### Task instructions:
What you hand back must match the listing exactly.

### Materials provided:
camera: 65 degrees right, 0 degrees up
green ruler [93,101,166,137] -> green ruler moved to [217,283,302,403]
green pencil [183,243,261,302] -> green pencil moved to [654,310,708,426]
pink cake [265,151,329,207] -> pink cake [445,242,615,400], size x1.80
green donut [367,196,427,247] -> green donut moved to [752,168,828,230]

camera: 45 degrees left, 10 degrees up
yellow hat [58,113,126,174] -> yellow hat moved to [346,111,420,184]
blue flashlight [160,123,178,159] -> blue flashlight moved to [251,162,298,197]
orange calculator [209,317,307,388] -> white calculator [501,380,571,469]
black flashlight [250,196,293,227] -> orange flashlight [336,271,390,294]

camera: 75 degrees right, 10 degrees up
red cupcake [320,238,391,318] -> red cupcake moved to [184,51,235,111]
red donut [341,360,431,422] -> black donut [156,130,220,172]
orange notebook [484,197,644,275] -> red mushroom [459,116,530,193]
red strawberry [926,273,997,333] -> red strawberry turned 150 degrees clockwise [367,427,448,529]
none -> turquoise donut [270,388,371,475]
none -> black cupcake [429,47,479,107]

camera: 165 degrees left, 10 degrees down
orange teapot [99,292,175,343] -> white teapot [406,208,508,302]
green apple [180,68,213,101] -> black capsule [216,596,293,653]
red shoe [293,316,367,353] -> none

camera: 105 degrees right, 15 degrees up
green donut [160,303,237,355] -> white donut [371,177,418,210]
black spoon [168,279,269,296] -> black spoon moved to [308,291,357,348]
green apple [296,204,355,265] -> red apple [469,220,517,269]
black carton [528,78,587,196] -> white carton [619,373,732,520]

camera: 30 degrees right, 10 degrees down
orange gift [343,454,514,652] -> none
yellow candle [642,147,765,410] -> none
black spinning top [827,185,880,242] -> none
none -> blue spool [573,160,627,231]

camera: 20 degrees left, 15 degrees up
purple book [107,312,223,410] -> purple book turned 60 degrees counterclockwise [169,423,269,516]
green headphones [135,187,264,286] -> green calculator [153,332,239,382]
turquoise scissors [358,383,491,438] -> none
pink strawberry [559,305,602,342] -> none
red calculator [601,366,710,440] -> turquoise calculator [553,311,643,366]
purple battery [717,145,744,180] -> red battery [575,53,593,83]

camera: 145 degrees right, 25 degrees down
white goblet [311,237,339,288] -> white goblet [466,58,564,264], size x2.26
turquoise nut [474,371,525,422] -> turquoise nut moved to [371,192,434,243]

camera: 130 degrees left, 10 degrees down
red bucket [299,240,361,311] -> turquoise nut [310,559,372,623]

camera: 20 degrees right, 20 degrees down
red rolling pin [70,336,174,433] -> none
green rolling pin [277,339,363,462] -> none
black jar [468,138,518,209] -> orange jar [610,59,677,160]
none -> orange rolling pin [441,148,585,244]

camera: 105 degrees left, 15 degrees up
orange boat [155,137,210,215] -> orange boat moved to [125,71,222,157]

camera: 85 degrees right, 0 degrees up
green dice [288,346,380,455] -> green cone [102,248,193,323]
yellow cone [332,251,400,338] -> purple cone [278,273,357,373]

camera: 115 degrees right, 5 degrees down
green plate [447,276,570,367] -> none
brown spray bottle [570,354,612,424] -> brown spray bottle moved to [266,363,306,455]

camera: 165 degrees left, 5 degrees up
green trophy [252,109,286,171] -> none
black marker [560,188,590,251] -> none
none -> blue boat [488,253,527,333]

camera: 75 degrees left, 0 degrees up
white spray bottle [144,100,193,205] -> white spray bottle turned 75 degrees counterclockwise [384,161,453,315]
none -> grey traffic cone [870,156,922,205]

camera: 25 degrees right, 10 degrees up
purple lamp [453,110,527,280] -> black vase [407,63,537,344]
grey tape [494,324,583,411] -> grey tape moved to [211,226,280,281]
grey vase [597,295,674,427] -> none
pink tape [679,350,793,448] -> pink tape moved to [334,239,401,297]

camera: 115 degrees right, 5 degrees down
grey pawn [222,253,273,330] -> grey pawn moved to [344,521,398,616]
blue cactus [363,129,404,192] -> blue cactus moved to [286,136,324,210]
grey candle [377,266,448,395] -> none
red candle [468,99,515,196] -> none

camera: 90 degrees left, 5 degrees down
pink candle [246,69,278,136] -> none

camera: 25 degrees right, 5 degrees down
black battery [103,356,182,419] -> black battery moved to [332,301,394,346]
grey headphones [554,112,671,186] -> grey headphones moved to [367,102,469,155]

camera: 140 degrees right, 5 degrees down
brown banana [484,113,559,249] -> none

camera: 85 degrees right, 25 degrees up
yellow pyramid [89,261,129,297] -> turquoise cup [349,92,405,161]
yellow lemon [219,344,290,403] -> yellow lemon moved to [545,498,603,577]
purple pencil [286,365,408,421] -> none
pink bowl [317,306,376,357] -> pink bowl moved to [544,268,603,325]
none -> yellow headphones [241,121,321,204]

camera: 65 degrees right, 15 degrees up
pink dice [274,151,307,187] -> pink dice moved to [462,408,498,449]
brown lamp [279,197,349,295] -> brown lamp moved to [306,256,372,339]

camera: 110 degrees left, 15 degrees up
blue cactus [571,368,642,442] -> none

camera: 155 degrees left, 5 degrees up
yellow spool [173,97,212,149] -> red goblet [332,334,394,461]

### Expected answer:
camera: 65 degrees right, 0 degrees up
green ruler [93,101,166,137] -> green ruler moved to [217,283,302,403]
green pencil [183,243,261,302] -> green pencil moved to [654,310,708,426]
pink cake [265,151,329,207] -> pink cake [445,242,615,400], size x1.80
green donut [367,196,427,247] -> green donut moved to [752,168,828,230]

camera: 45 degrees left, 10 degrees up
yellow hat [58,113,126,174] -> yellow hat moved to [346,111,420,184]
blue flashlight [160,123,178,159] -> blue flashlight moved to [251,162,298,197]
orange calculator [209,317,307,388] -> white calculator [501,380,571,469]
black flashlight [250,196,293,227] -> orange flashlight [336,271,390,294]

camera: 75 degrees right, 10 degrees up
red cupcake [320,238,391,318] -> red cupcake moved to [184,51,235,111]
red donut [341,360,431,422] -> black donut [156,130,220,172]
orange notebook [484,197,644,275] -> red mushroom [459,116,530,193]
red strawberry [926,273,997,333] -> red strawberry turned 150 degrees clockwise [367,427,448,529]
none -> turquoise donut [270,388,371,475]
none -> black cupcake [429,47,479,107]

camera: 165 degrees left, 10 degrees down
orange teapot [99,292,175,343] -> white teapot [406,208,508,302]
green apple [180,68,213,101] -> black capsule [216,596,293,653]
red shoe [293,316,367,353] -> none

camera: 105 degrees right, 15 degrees up
green donut [160,303,237,355] -> white donut [371,177,418,210]
black spoon [168,279,269,296] -> black spoon moved to [308,291,357,348]
green apple [296,204,355,265] -> red apple [469,220,517,269]
black carton [528,78,587,196] -> white carton [619,373,732,520]

camera: 30 degrees right, 10 degrees down
orange gift [343,454,514,652] -> none
yellow candle [642,147,765,410] -> none
black spinning top [827,185,880,242] -> none
none -> blue spool [573,160,627,231]

camera: 20 degrees left, 15 degrees up
purple book [107,312,223,410] -> purple book turned 60 degrees counterclockwise [169,423,269,516]
green headphones [135,187,264,286] -> green calculator [153,332,239,382]
turquoise scissors [358,383,491,438] -> none
pink strawberry [559,305,602,342] -> none
red calculator [601,366,710,440] -> turquoise calculator [553,311,643,366]
purple battery [717,145,744,180] -> red battery [575,53,593,83]

camera: 145 degrees right, 25 degrees down
white goblet [311,237,339,288] -> white goblet [466,58,564,264], size x2.26
turquoise nut [474,371,525,422] -> turquoise nut moved to [371,192,434,243]

camera: 130 degrees left, 10 degrees down
red bucket [299,240,361,311] -> turquoise nut [310,559,372,623]

camera: 20 degrees right, 20 degrees down
red rolling pin [70,336,174,433] -> none
green rolling pin [277,339,363,462] -> none
black jar [468,138,518,209] -> orange jar [610,59,677,160]
none -> orange rolling pin [441,148,585,244]

camera: 105 degrees left, 15 degrees up
orange boat [155,137,210,215] -> orange boat moved to [125,71,222,157]

camera: 85 degrees right, 0 degrees up
green dice [288,346,380,455] -> green cone [102,248,193,323]
yellow cone [332,251,400,338] -> purple cone [278,273,357,373]

camera: 115 degrees right, 5 degrees down
green plate [447,276,570,367] -> none
brown spray bottle [570,354,612,424] -> brown spray bottle moved to [266,363,306,455]

camera: 165 degrees left, 5 degrees up
green trophy [252,109,286,171] -> none
black marker [560,188,590,251] -> none
none -> blue boat [488,253,527,333]

camera: 75 degrees left, 0 degrees up
white spray bottle [144,100,193,205] -> white spray bottle turned 75 degrees counterclockwise [384,161,453,315]
none -> grey traffic cone [870,156,922,205]

camera: 25 degrees right, 10 degrees up
purple lamp [453,110,527,280] -> black vase [407,63,537,344]
grey tape [494,324,583,411] -> grey tape moved to [211,226,280,281]
grey vase [597,295,674,427] -> none
pink tape [679,350,793,448] -> pink tape moved to [334,239,401,297]

camera: 115 degrees right, 5 degrees down
grey pawn [222,253,273,330] -> grey pawn moved to [344,521,398,616]
blue cactus [363,129,404,192] -> blue cactus moved to [286,136,324,210]
grey candle [377,266,448,395] -> none
red candle [468,99,515,196] -> none

camera: 90 degrees left, 5 degrees down
pink candle [246,69,278,136] -> none

camera: 25 degrees right, 5 degrees down
black battery [103,356,182,419] -> black battery moved to [332,301,394,346]
grey headphones [554,112,671,186] -> grey headphones moved to [367,102,469,155]

camera: 140 degrees right, 5 degrees down
brown banana [484,113,559,249] -> none

camera: 85 degrees right, 25 degrees up
yellow pyramid [89,261,129,297] -> turquoise cup [349,92,405,161]
yellow lemon [219,344,290,403] -> yellow lemon moved to [545,498,603,577]
purple pencil [286,365,408,421] -> none
pink bowl [317,306,376,357] -> pink bowl moved to [544,268,603,325]
none -> yellow headphones [241,121,321,204]

camera: 65 degrees right, 15 degrees up
pink dice [274,151,307,187] -> pink dice moved to [462,408,498,449]
brown lamp [279,197,349,295] -> brown lamp moved to [306,256,372,339]

camera: 110 degrees left, 15 degrees up
blue cactus [571,368,642,442] -> none

camera: 155 degrees left, 5 degrees up
yellow spool [173,97,212,149] -> red goblet [332,334,394,461]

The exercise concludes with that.